*Work task*: An exact transcription of every record below is required, with the pictures left out.

*Given information*:

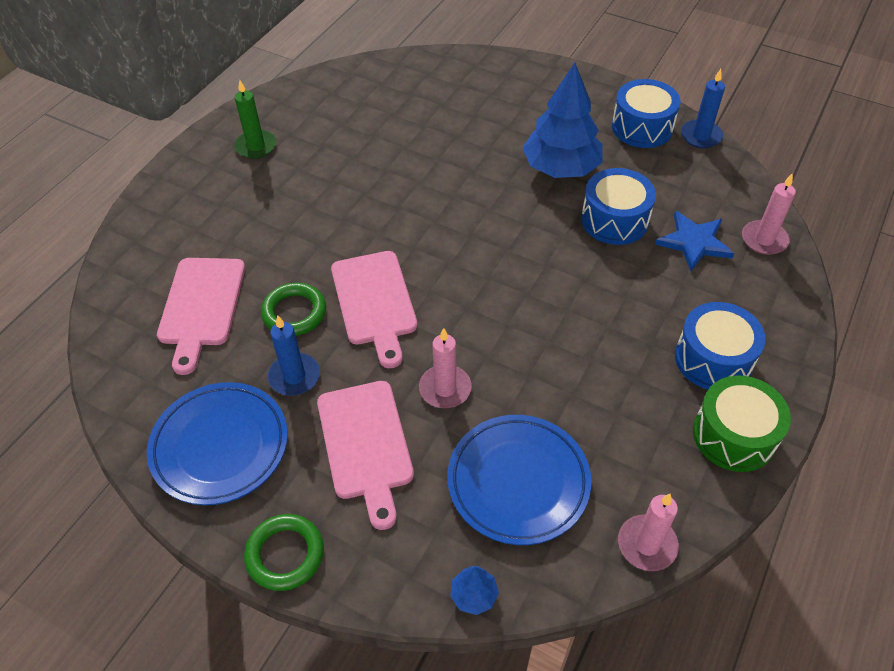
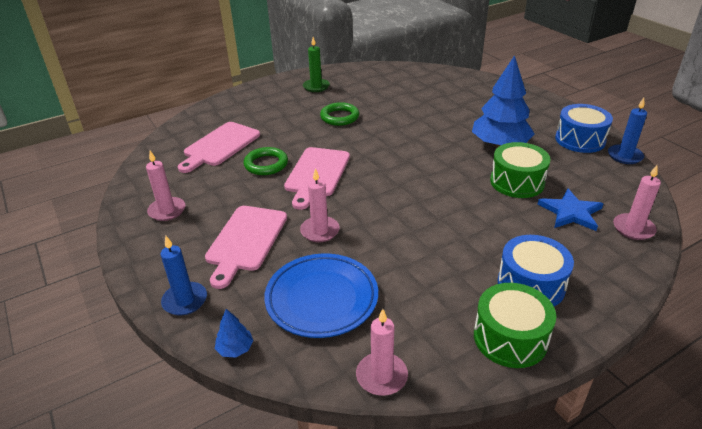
camera: 30 degrees right, 15 degrees down
(220, 446) = (167, 211): blue plate -> pink candle
(285, 554) = (149, 276): green ring -> green ring (339, 117)
(294, 376) = (237, 193): blue candle -> blue candle (185, 300)
(614, 220) = (517, 182): blue drum -> green drum

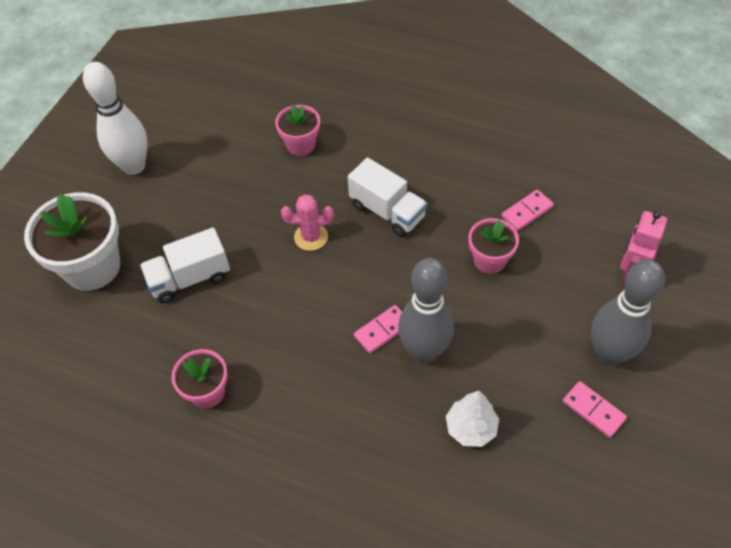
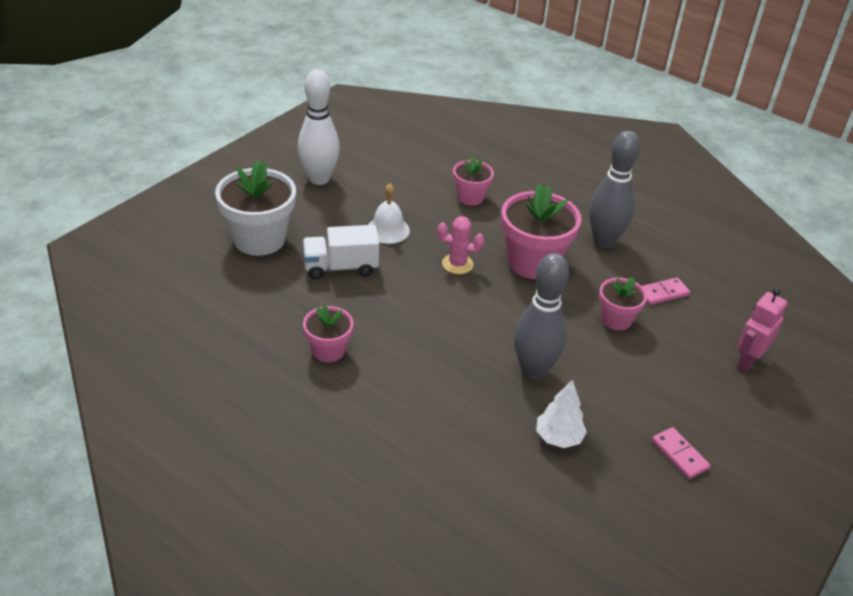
camera: 10 degrees right, 15 degrees down
(226, 213) = (388, 230): none -> white bell
(382, 330) = (500, 346): pink domino -> none
(387, 211) = (533, 262): white truck -> pink flower pot
(609, 354) = (708, 416): grey bowling pin -> grey bowling pin (604, 241)

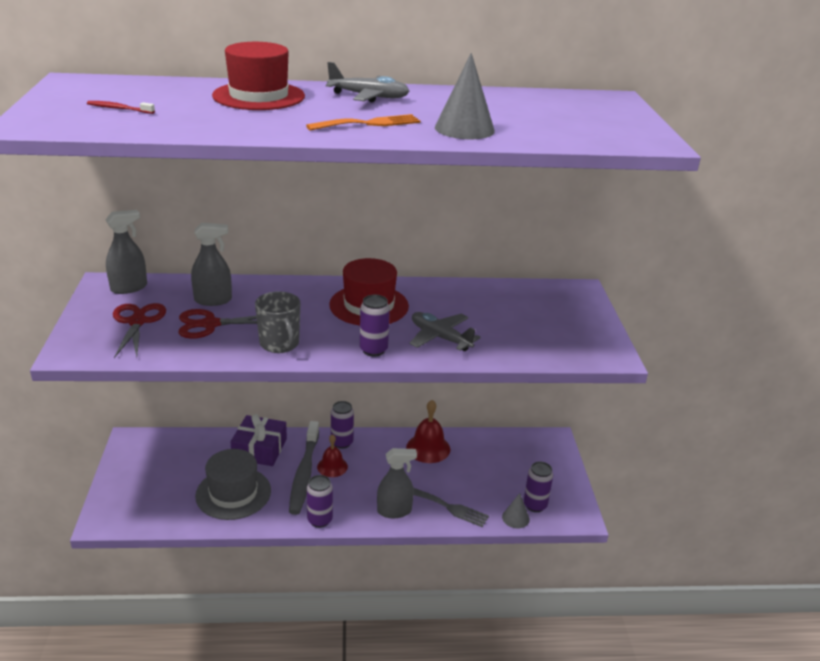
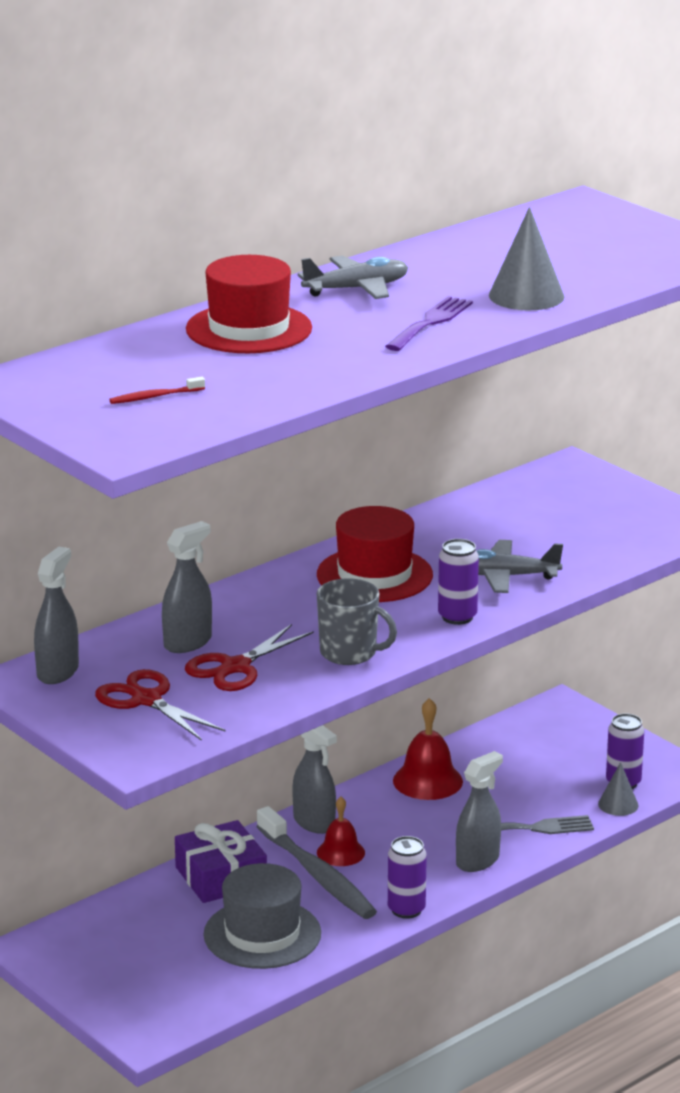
camera: 35 degrees left, 5 degrees down
(342, 442) = (314, 823): purple can -> grey spray bottle
(369, 123) = (431, 322): orange fork -> purple fork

*Expected answer*:
camera: 30 degrees right, 15 degrees down
(220, 446) = (167, 211): blue plate -> pink candle
(285, 554) = (149, 276): green ring -> green ring (339, 117)
(294, 376) = (237, 193): blue candle -> blue candle (185, 300)
(614, 220) = (517, 182): blue drum -> green drum

camera: 10 degrees right, 15 degrees down
(226, 213) = (388, 230): none -> white bell
(382, 330) = (500, 346): pink domino -> none
(387, 211) = (533, 262): white truck -> pink flower pot
(609, 354) = (708, 416): grey bowling pin -> grey bowling pin (604, 241)

camera: 35 degrees left, 5 degrees down
(342, 442) = (314, 823): purple can -> grey spray bottle
(369, 123) = (431, 322): orange fork -> purple fork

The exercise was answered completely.